• [Exercise] Repeat the listing exactly. Pictures stay out of your copy.
Information provided Block Start
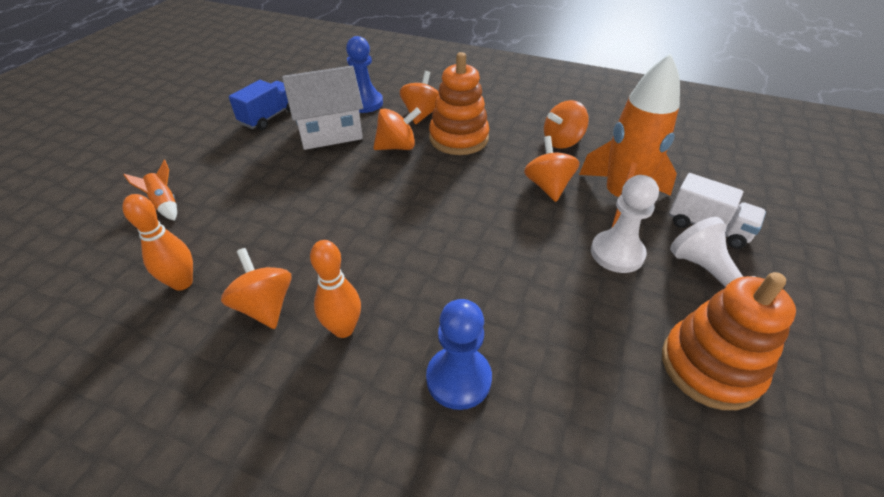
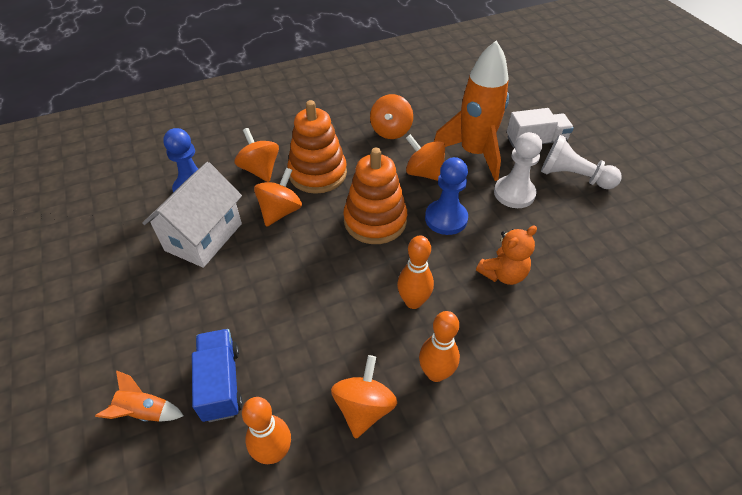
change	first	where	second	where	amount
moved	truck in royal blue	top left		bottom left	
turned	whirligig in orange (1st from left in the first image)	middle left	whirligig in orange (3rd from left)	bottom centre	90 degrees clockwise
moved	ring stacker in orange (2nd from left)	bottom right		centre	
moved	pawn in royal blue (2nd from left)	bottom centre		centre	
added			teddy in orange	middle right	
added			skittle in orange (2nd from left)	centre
Information provided Block End
• [Task solution]
change	first	where	second	where	amount
moved	truck in royal blue	top left		bottom left	
turned	whirligig in orange (1st from left in the first image)	middle left	whirligig in orange (3rd from left)	bottom centre	90 degrees clockwise
moved	ring stacker in orange (2nd from left)	bottom right		centre	
moved	pawn in royal blue (2nd from left)	bottom centre		centre	
added			teddy in orange	middle right	
added			skittle in orange (2nd from left)	centre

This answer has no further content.